WHAT YOU HAVE TO DO | Look for the word "turquoise" in the data below, and copy every line that holds it.

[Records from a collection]
+++

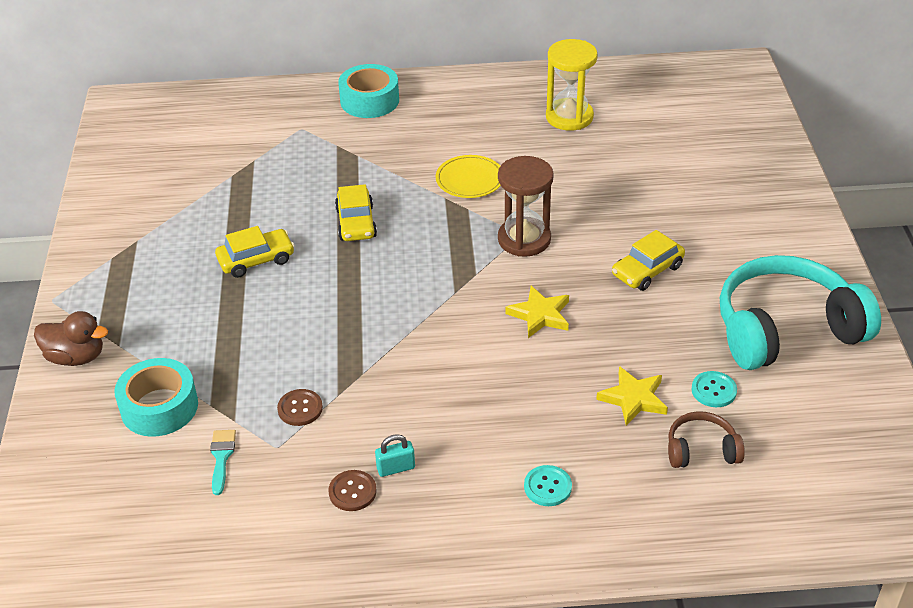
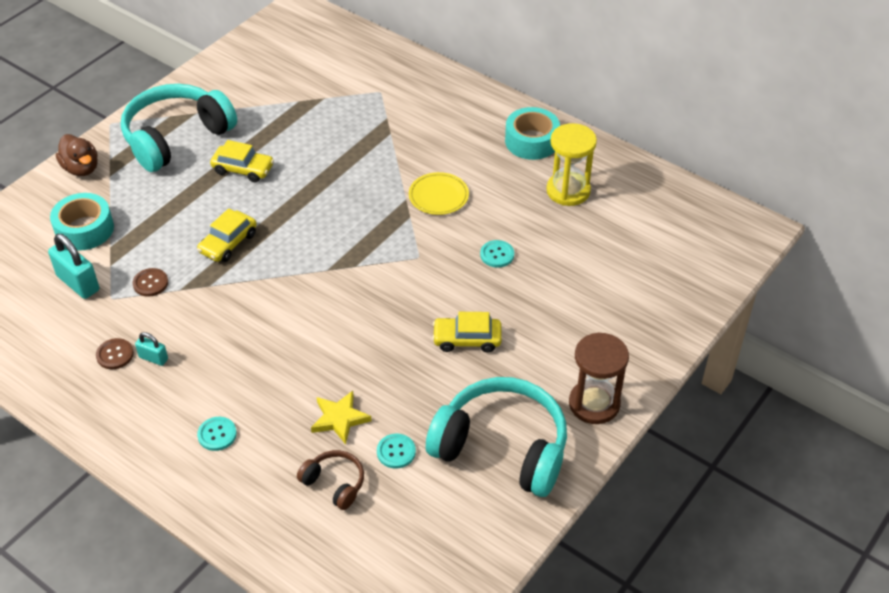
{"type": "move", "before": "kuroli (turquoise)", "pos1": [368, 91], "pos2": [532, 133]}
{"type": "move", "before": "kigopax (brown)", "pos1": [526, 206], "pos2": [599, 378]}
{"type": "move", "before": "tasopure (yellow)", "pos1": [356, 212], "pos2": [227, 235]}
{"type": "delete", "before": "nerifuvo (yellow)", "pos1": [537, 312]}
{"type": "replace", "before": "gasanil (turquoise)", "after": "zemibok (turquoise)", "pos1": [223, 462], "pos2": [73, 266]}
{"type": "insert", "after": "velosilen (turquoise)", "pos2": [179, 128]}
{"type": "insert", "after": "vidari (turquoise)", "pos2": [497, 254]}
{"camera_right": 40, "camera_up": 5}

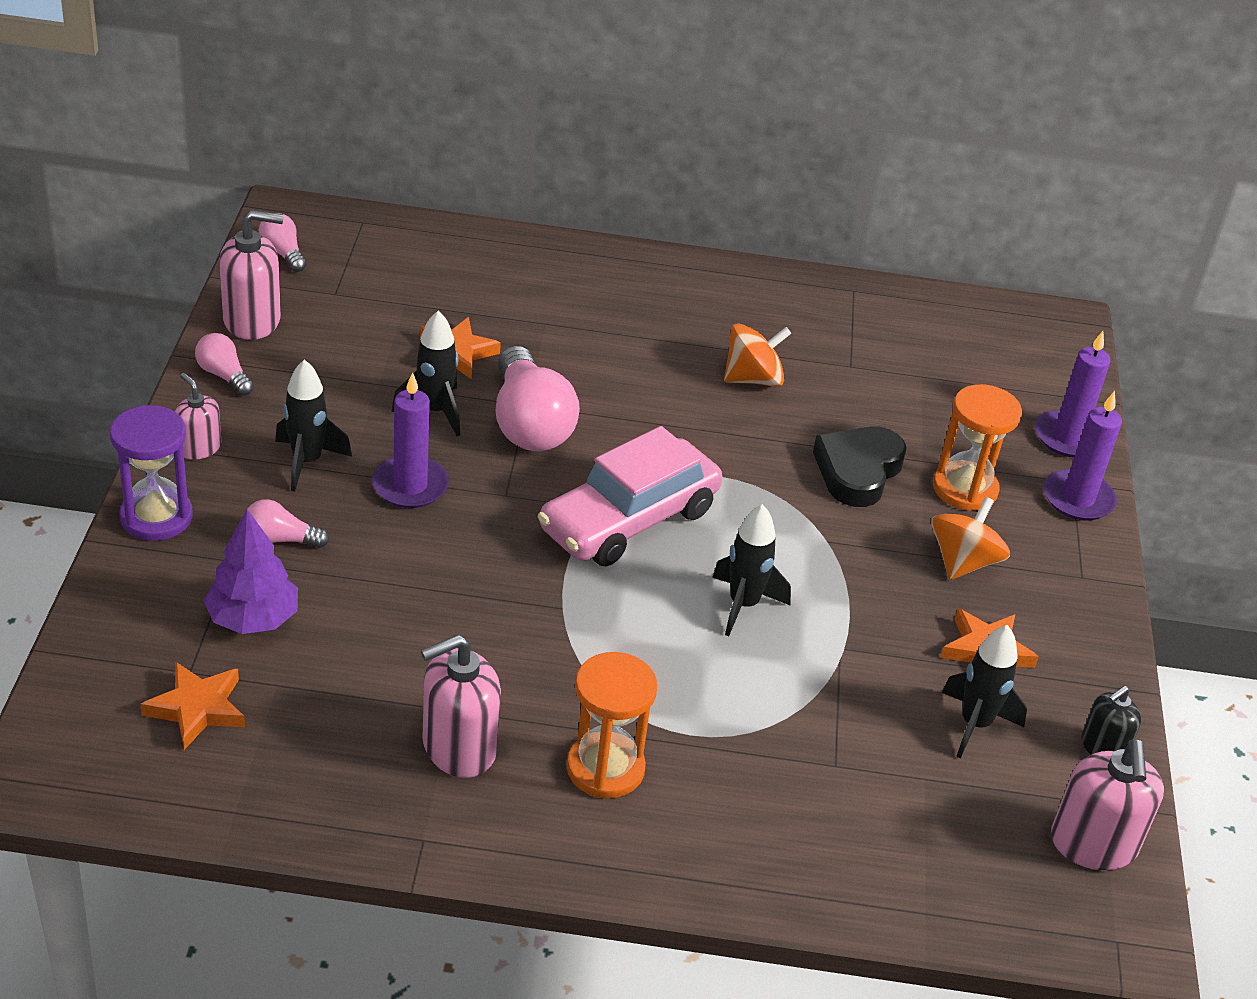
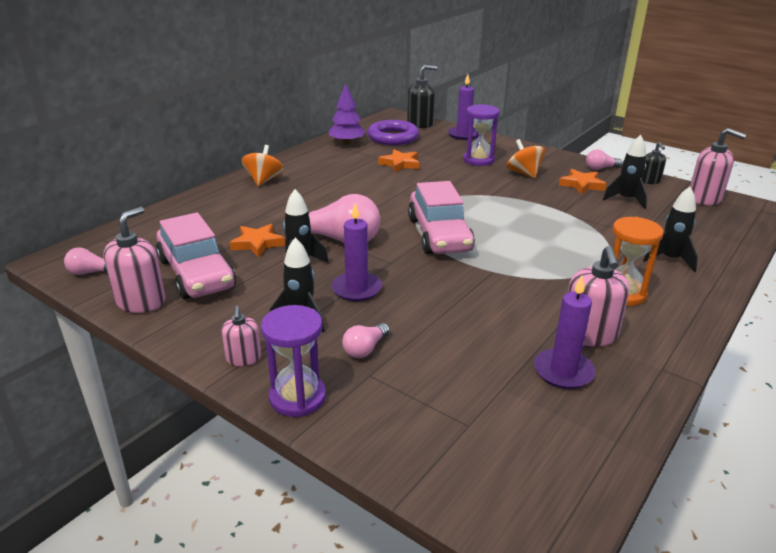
{"type": "move", "before": "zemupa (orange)", "pos1": [757, 355], "pos2": [263, 165]}
{"type": "move", "before": "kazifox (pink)", "pos1": [224, 364], "pos2": [604, 159]}
{"type": "rotate", "before": "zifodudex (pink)", "pos1": [198, 416], "pos2": [241, 336], "turn": -90}
{"type": "recolor", "before": "kigopax (orange)", "after": "kigopax (purple)", "pos1": [977, 447], "pos2": [481, 135]}
{"type": "move", "before": "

+++

ANSWER |
{"type": "move", "before": "kuroli (turquoise)", "pos1": [368, 91], "pos2": [532, 133]}
{"type": "replace", "before": "gasanil (turquoise)", "after": "zemibok (turquoise)", "pos1": [223, 462], "pos2": [73, 266]}
{"type": "insert", "after": "velosilen (turquoise)", "pos2": [179, 128]}
{"type": "insert", "after": "vidari (turquoise)", "pos2": [497, 254]}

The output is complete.